> [WORK REQUIRED]: From the data below, copy each line that includes the word "moved".

········

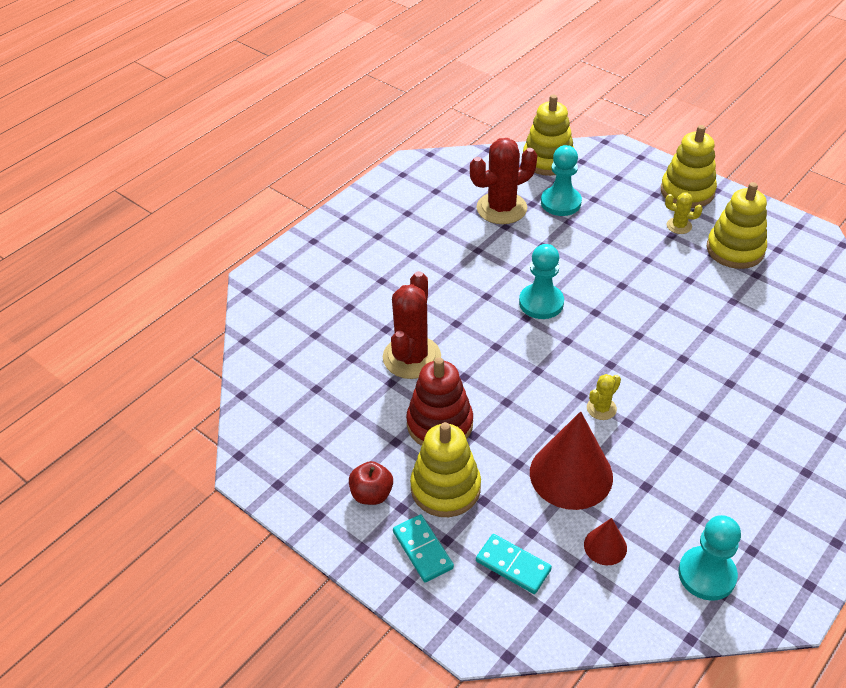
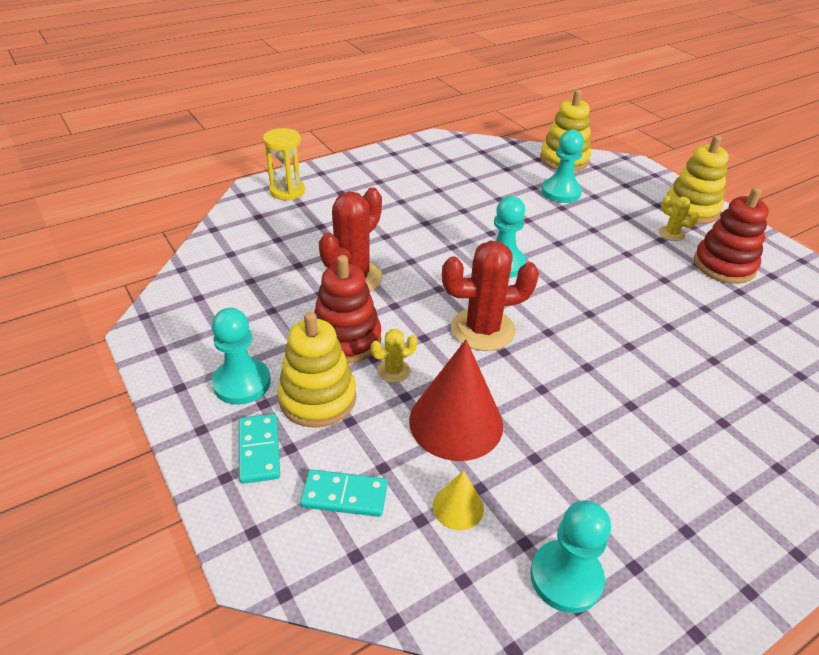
camera: 15 degrees right, 5 degrees down
red apple [349,461,393,505] -> turquoise pawn [212,308,271,405]
red cactus [470,138,537,224] -> red cactus moved to [442,241,539,351]
turquoise domino [476,534,552,594] -> turquoise domino turned 45 degrees counterclockwise [300,470,387,517]
red cone [584,518,627,565] -> yellow cone [433,470,484,530]
yellow cactus [587,374,621,420] -> yellow cactus moved to [371,329,417,383]
yellow stacking toy [707,182,767,269] -> red stacking toy [694,187,769,284]
none -> yellow hourglass [263,128,305,200]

········

> [RESULT]:
red cactus [470,138,537,224] -> red cactus moved to [442,241,539,351]
yellow cactus [587,374,621,420] -> yellow cactus moved to [371,329,417,383]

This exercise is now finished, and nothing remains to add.